**Exercise**
Pictures aside, quote the whole listing exactly.

**Supplied information**
Segment Open

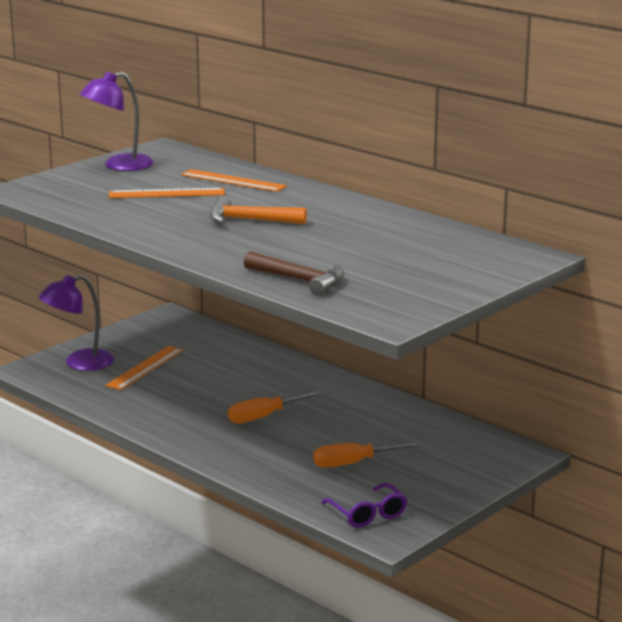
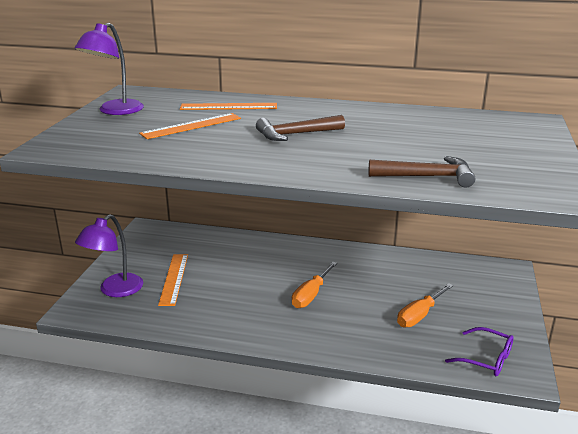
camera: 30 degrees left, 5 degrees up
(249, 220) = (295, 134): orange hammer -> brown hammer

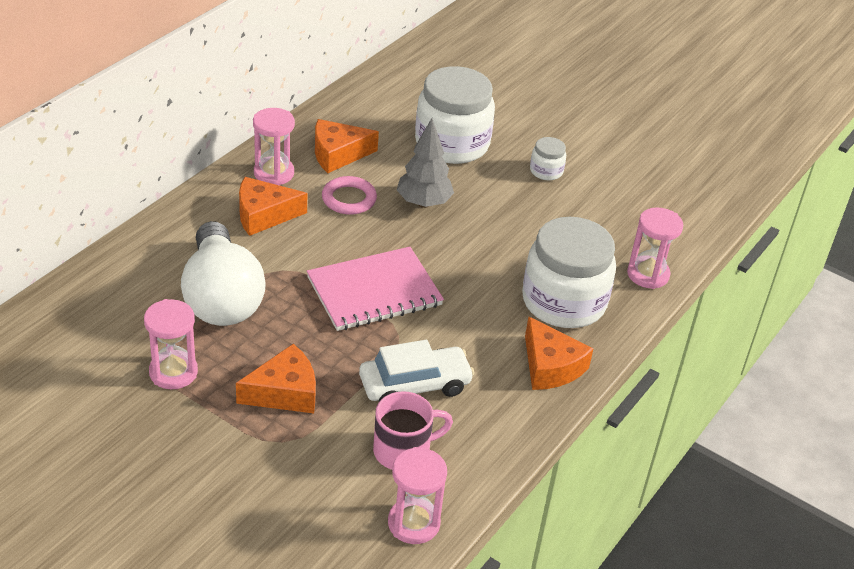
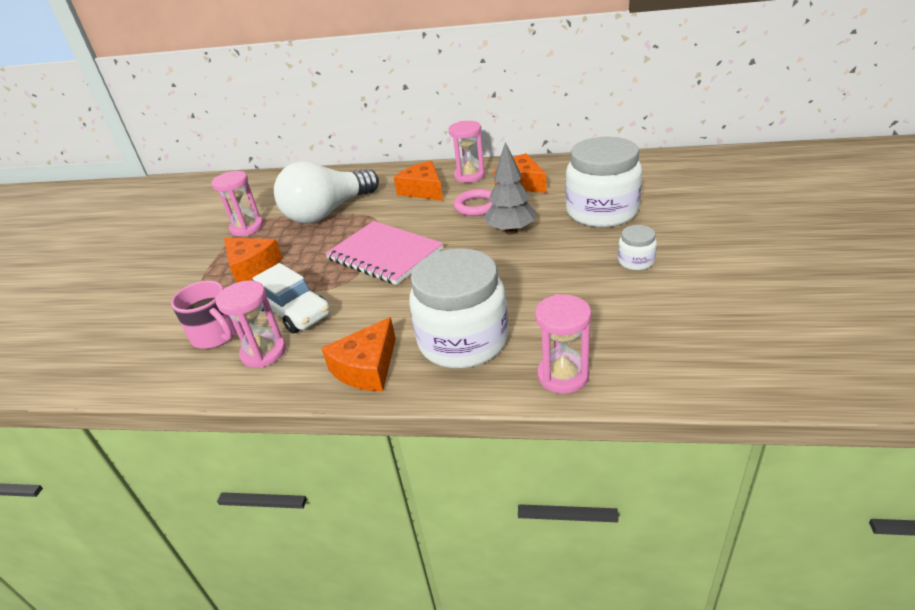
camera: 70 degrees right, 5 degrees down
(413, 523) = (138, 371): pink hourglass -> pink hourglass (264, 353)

Segment Closed

**Solution**
camera: 30 degrees left, 5 degrees up
(249, 220) = (295, 134): orange hammer -> brown hammer

camera: 70 degrees right, 5 degrees down
(413, 523) = (138, 371): pink hourglass -> pink hourglass (264, 353)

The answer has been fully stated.